* Exercise prompt: In the copy, leave out the pictures and repeat all records exactly.

====== Material shown

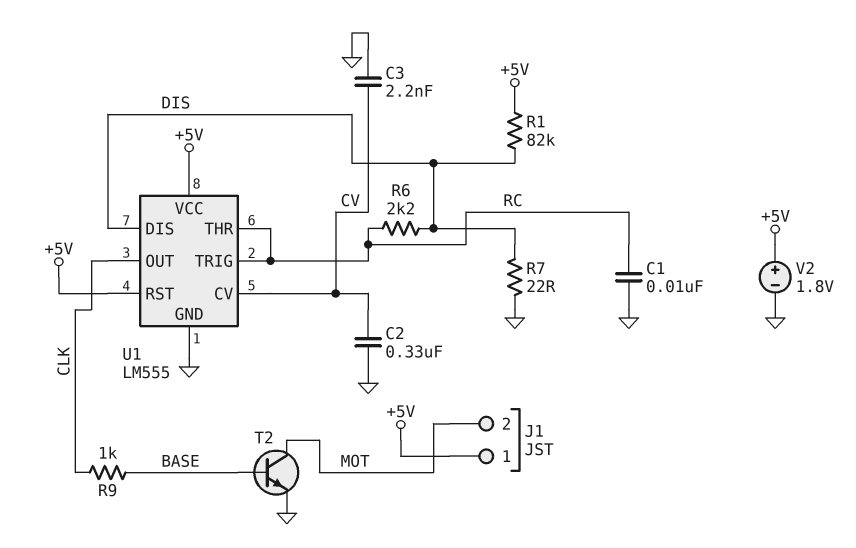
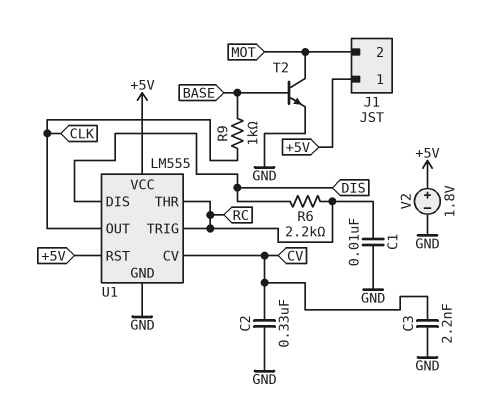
R1: 82k (+5V, DIS) -> none
R7: 22 (DIS, GND) -> none

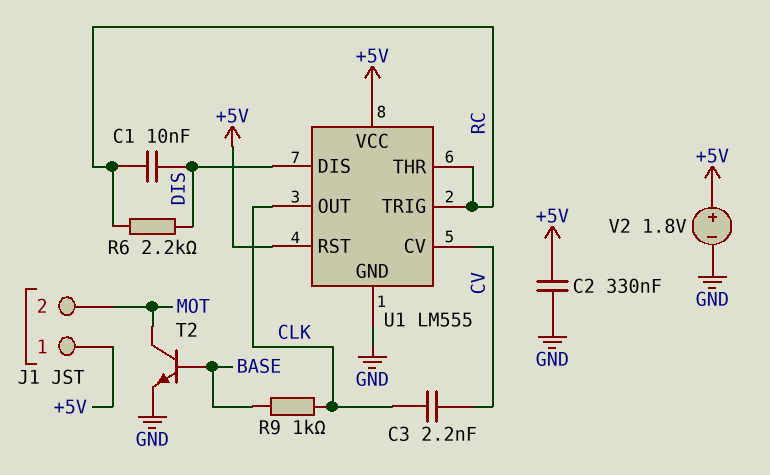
C1: 10nF (GND, RC) -> 10nF (DIS, RC)
C2: 330nF (CV, GND) -> 330nF (+5V, GND)
C3: 2.2nF (CV, GND) -> 2.2nF (CLK, CV)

============

* Written solution:
R1: 82k (+5V, DIS) -> none
R7: 22 (DIS, GND) -> none

C1: 10nF (GND, RC) -> 10nF (DIS, RC)
C2: 330nF (CV, GND) -> 330nF (+5V, GND)
C3: 2.2nF (CV, GND) -> 2.2nF (CLK, CV)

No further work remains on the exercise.